TASK ITEM
The lines to return are those from the line holding "U2 pin DIS: DIS -> PULSE" through the last line of the entries below, both included, written exactly and without pictures.

RAW DATA
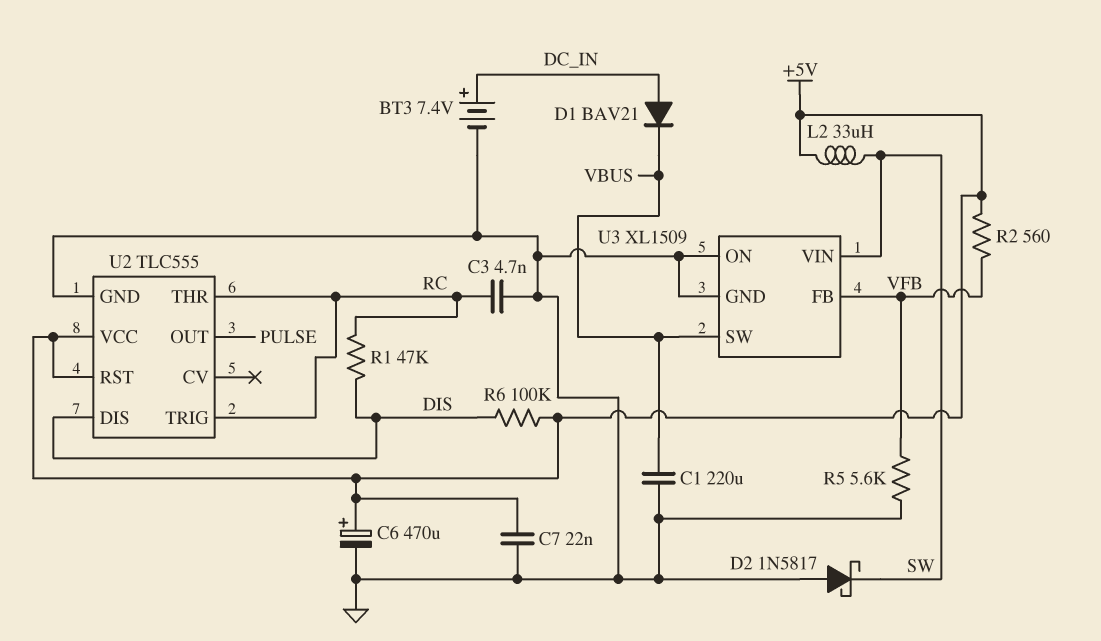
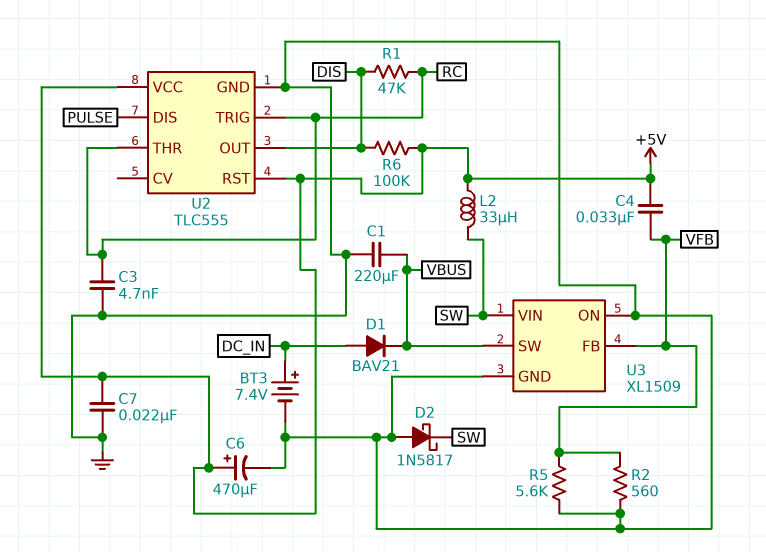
C4: none -> 33nF (+5V, VFB)
R2: 560 (+5V, VFB) -> 560 (GND, VFB)
U2 pin DIS: DIS -> PULSE
U2 pin OUT: PULSE -> DIS

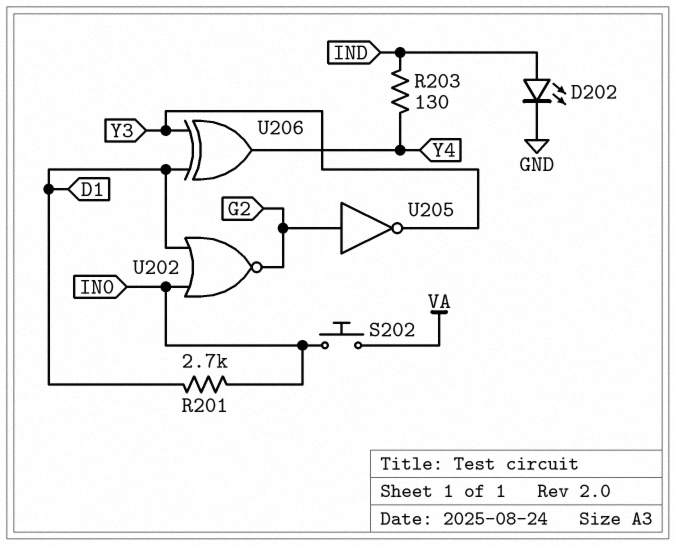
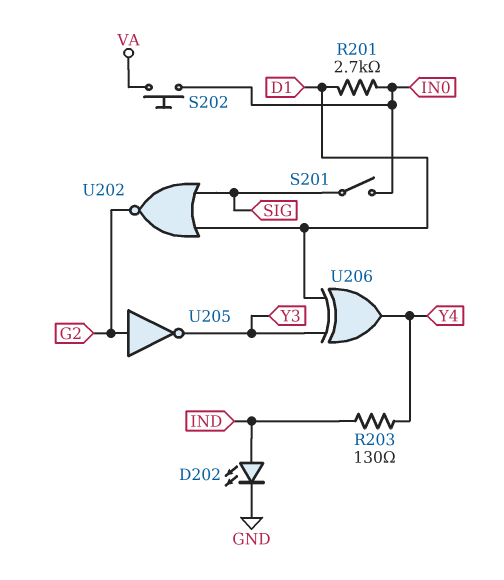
S201: none -> switch (IN0, SIG)
U202: NOR (in D1, in IN0, out G2) -> NOR (in D1, in SIG, out G2)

EXERCISE RESPONSE
U2 pin DIS: DIS -> PULSE
U2 pin OUT: PULSE -> DIS

S201: none -> switch (IN0, SIG)
U202: NOR (in D1, in IN0, out G2) -> NOR (in D1, in SIG, out G2)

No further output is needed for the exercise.